Request:
Please count the lines below that contain the string "kern", treating uppercase and lowercase as different. Reply with the number alone.

[Stored entries]
**********
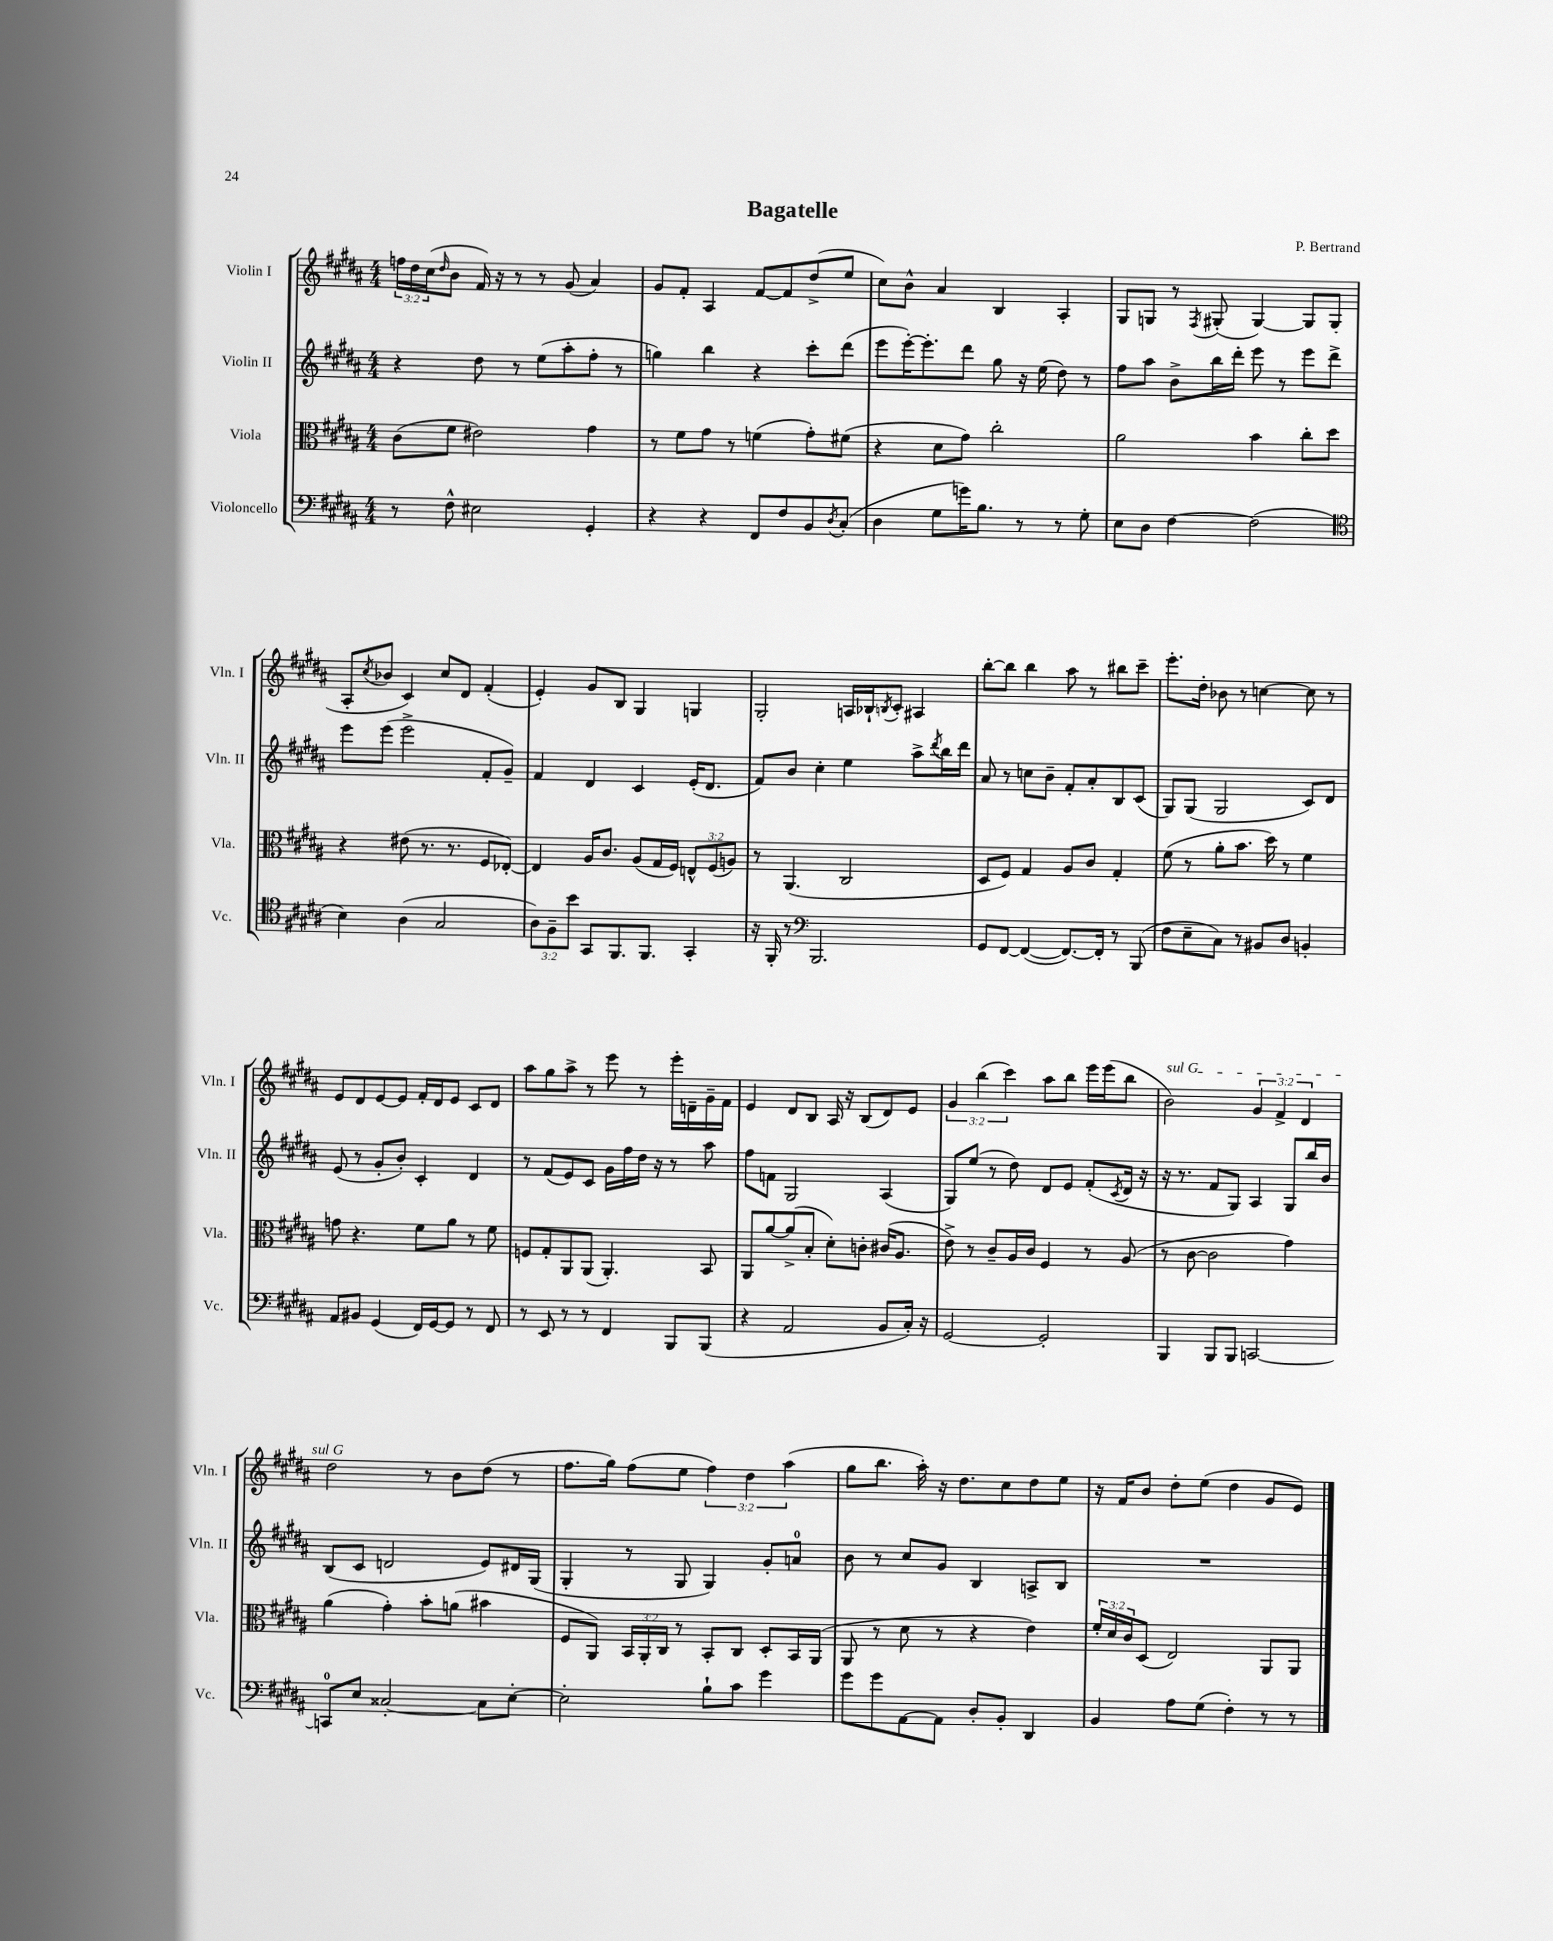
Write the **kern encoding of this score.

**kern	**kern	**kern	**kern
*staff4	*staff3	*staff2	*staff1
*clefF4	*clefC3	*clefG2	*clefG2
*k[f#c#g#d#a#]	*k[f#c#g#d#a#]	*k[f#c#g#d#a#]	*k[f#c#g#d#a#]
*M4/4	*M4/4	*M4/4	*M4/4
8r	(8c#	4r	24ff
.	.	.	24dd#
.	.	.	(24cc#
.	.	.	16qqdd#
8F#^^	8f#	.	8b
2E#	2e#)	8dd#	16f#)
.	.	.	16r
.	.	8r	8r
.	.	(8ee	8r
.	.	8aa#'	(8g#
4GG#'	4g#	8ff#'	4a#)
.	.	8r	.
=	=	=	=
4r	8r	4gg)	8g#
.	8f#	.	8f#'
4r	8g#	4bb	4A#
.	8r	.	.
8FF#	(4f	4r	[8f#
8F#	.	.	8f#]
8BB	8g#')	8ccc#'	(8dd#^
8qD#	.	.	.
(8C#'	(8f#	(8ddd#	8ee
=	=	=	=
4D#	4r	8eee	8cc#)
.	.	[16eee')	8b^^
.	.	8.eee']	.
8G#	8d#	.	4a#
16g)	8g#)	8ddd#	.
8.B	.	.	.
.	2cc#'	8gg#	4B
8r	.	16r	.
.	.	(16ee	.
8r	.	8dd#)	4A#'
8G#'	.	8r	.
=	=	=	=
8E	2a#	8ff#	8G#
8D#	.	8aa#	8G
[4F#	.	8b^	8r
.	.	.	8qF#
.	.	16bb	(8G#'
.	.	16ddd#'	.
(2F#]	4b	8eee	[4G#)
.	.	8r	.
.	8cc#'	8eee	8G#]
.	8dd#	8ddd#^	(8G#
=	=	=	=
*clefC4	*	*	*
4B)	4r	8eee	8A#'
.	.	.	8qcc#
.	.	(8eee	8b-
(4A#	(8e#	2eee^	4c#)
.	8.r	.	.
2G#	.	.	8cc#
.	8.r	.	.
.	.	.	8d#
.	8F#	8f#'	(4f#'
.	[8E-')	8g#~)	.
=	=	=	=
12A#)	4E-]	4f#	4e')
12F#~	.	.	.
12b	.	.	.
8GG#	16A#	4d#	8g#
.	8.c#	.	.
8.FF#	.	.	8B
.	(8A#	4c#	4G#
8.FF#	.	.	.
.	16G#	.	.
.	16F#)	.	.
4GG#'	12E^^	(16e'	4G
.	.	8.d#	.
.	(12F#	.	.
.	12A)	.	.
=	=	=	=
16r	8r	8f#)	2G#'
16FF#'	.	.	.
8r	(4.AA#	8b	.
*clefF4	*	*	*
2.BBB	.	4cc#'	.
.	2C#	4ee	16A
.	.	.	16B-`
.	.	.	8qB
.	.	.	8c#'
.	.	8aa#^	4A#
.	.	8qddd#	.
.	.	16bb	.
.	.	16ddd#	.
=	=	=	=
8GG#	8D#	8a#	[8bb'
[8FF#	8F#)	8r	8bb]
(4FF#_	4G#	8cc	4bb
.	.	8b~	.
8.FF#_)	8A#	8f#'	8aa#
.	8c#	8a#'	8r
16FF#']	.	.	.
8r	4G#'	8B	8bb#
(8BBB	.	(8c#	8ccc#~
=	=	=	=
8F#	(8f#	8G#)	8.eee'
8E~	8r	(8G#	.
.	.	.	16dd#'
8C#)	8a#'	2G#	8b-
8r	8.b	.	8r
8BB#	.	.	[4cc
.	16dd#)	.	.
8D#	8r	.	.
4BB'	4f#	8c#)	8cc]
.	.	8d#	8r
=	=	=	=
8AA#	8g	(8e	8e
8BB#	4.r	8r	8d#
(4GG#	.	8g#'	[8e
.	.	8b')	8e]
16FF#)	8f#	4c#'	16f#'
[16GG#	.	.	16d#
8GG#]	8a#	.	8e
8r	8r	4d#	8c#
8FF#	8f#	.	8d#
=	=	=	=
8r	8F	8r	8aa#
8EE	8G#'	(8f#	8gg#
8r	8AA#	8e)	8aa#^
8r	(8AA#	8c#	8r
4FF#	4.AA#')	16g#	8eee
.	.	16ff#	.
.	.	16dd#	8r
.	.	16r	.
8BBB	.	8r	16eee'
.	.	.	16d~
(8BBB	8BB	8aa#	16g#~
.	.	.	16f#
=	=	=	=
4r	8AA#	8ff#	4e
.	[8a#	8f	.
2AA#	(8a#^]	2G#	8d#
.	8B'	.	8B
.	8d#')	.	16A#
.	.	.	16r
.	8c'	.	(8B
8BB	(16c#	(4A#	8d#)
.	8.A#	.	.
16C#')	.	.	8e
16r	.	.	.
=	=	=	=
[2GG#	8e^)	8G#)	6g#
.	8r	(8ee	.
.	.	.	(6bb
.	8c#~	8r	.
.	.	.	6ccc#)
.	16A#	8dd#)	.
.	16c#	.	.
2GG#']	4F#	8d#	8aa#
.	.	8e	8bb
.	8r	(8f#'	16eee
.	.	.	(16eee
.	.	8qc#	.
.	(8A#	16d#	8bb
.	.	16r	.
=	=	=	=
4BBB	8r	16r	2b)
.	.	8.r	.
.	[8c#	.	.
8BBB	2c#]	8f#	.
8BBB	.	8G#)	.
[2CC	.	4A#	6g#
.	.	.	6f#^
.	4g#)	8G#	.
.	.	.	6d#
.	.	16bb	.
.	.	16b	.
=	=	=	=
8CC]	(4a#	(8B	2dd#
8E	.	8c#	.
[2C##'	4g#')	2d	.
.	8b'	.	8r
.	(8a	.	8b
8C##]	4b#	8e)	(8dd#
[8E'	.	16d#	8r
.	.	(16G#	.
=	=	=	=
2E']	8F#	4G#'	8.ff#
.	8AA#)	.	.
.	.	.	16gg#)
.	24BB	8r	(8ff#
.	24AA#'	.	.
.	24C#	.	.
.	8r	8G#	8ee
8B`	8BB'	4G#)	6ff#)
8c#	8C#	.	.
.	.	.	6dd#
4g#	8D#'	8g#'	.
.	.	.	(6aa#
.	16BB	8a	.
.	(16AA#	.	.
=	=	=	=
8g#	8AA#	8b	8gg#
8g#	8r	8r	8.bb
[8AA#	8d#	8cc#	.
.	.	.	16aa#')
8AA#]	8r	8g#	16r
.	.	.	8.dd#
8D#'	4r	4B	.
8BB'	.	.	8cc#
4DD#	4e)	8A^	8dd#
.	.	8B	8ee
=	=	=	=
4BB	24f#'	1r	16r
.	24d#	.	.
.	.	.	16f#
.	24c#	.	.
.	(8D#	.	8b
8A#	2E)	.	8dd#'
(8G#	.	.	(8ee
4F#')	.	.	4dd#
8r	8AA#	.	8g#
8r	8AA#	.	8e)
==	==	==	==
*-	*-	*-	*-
**********
Exercise answer:
2